(Provided entries Opens)
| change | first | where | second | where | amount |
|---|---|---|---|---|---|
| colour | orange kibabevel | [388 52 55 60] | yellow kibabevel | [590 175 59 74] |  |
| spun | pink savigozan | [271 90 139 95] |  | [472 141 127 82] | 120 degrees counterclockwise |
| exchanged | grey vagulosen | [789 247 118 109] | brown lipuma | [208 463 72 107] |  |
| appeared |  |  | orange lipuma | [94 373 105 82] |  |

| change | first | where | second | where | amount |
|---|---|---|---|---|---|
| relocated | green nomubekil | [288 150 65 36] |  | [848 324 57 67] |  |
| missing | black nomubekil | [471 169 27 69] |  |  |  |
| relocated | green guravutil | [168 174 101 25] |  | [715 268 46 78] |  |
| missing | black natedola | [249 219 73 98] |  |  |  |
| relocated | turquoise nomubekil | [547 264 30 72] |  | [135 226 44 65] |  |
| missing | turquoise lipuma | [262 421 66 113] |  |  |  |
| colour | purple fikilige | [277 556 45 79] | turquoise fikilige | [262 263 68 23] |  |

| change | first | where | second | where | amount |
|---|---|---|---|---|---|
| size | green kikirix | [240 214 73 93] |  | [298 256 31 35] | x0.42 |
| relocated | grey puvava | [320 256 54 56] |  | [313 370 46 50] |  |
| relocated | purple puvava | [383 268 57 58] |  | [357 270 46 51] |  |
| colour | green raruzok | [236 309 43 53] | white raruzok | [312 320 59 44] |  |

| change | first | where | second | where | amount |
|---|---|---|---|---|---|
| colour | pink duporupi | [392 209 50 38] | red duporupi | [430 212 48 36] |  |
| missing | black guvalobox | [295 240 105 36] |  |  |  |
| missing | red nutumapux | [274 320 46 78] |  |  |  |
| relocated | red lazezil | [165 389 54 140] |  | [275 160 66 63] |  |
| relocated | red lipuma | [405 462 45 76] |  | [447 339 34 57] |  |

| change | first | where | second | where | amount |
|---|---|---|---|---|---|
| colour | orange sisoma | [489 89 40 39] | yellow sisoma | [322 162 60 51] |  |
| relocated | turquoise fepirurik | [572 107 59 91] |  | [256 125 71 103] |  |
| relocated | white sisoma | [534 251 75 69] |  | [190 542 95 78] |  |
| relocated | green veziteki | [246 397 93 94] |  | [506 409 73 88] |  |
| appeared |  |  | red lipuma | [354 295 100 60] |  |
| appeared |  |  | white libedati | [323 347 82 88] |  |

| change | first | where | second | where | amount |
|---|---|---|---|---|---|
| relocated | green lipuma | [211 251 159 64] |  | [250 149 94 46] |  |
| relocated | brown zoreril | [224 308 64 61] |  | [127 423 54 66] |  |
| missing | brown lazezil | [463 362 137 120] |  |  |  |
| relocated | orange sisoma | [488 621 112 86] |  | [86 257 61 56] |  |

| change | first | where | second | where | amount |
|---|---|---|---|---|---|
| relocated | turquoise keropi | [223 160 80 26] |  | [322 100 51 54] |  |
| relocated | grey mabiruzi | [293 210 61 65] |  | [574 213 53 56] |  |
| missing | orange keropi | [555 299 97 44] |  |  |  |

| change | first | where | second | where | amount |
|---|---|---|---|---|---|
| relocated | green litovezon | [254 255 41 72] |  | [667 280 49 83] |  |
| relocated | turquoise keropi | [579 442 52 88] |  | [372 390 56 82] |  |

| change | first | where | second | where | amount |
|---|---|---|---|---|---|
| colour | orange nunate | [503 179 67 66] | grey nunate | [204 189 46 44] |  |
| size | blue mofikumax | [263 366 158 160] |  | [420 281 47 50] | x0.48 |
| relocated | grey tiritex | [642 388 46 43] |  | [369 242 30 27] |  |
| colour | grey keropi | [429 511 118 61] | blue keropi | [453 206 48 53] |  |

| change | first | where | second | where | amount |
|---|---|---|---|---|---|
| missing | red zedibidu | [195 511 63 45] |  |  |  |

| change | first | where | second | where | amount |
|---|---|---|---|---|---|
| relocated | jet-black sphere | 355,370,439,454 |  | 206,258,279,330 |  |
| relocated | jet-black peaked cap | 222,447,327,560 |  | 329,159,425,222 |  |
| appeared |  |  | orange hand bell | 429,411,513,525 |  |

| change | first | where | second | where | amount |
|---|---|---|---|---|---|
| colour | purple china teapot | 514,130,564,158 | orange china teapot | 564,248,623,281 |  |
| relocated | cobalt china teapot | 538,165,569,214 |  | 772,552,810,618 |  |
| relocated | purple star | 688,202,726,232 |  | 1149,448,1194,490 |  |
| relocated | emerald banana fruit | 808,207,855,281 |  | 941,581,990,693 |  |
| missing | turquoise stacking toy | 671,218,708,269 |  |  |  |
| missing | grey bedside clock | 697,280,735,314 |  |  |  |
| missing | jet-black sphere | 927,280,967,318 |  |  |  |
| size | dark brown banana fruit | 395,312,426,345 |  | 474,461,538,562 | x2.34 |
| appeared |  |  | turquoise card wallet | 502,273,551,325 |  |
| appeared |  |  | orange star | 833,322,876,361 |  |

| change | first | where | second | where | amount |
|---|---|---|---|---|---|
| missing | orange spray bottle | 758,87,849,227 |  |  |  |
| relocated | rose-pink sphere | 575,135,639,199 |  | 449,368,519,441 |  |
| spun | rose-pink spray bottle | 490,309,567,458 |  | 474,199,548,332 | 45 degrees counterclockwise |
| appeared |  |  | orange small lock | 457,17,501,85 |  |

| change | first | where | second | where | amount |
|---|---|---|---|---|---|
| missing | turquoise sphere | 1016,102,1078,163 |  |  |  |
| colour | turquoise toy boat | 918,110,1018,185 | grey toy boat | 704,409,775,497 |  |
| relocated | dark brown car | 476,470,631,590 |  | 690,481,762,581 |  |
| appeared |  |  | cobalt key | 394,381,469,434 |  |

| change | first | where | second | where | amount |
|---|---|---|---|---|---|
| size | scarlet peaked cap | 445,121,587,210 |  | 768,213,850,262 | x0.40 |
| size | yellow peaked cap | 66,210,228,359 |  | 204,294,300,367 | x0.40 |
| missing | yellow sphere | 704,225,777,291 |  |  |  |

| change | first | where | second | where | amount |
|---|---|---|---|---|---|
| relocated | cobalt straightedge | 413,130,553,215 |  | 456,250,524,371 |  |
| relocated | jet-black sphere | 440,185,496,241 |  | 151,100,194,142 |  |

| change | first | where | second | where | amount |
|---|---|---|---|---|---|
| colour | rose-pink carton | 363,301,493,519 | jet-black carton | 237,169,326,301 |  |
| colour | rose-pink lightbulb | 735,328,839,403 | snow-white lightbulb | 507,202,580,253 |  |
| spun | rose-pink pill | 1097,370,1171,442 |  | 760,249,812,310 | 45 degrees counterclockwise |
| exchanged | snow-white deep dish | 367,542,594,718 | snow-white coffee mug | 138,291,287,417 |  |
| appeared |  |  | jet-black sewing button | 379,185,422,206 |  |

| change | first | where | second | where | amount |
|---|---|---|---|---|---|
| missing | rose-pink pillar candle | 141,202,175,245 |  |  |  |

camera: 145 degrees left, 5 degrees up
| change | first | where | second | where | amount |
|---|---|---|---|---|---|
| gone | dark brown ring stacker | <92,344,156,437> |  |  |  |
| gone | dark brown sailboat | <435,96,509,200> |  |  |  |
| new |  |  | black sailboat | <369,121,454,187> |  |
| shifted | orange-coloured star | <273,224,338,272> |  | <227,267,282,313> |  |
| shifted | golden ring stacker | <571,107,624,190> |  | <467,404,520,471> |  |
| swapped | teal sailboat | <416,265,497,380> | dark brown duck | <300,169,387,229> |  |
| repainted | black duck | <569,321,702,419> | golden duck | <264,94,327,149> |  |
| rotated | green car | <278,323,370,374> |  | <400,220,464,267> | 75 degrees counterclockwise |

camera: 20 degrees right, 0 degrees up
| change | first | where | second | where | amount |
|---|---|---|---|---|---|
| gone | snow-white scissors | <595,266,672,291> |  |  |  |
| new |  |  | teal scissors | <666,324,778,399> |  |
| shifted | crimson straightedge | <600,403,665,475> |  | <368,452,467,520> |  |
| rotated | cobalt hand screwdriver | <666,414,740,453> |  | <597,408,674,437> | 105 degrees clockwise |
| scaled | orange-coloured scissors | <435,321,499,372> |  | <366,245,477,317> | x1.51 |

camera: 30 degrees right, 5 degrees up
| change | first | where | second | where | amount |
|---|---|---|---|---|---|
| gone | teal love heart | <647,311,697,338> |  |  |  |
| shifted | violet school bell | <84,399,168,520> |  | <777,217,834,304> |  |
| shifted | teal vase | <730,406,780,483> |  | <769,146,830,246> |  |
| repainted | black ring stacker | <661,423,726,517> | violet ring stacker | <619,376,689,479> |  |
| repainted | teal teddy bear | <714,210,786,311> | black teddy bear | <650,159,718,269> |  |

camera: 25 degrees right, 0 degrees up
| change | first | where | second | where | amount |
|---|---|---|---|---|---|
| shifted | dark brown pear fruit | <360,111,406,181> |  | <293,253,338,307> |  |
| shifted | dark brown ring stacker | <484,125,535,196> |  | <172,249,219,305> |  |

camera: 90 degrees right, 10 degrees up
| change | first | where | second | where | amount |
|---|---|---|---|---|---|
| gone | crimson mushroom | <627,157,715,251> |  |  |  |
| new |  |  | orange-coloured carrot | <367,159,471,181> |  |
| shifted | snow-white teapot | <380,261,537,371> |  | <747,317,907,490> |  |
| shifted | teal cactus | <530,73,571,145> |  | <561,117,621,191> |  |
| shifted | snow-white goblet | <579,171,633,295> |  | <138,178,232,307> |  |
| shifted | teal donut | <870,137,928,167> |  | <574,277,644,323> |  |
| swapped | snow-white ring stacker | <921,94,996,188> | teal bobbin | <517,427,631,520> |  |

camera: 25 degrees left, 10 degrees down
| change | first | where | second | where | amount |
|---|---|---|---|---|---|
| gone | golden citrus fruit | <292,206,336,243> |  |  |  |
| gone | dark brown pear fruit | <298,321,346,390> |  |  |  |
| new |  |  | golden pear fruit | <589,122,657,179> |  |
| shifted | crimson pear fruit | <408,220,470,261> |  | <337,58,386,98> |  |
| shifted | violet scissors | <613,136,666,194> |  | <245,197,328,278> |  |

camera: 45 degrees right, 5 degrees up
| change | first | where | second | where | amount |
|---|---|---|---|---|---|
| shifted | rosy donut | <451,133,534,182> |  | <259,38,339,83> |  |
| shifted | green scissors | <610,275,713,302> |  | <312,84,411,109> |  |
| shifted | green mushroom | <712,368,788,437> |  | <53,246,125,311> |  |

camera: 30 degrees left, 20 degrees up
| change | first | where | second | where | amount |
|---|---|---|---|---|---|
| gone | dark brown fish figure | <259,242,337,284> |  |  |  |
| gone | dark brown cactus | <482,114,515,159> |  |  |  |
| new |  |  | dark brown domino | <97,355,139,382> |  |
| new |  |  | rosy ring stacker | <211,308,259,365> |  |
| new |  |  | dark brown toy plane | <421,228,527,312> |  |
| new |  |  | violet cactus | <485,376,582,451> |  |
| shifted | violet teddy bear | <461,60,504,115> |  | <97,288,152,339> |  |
(Provided entries Closes)
Extract all lines of the records above that include "sailboat".

| gone | dark brown sailboat | <435,96,509,200> |  |  |  |
| new |  |  | black sailboat | <369,121,454,187> |  |
| swapped | teal sailboat | <416,265,497,380> | dark brown duck | <300,169,387,229> |  |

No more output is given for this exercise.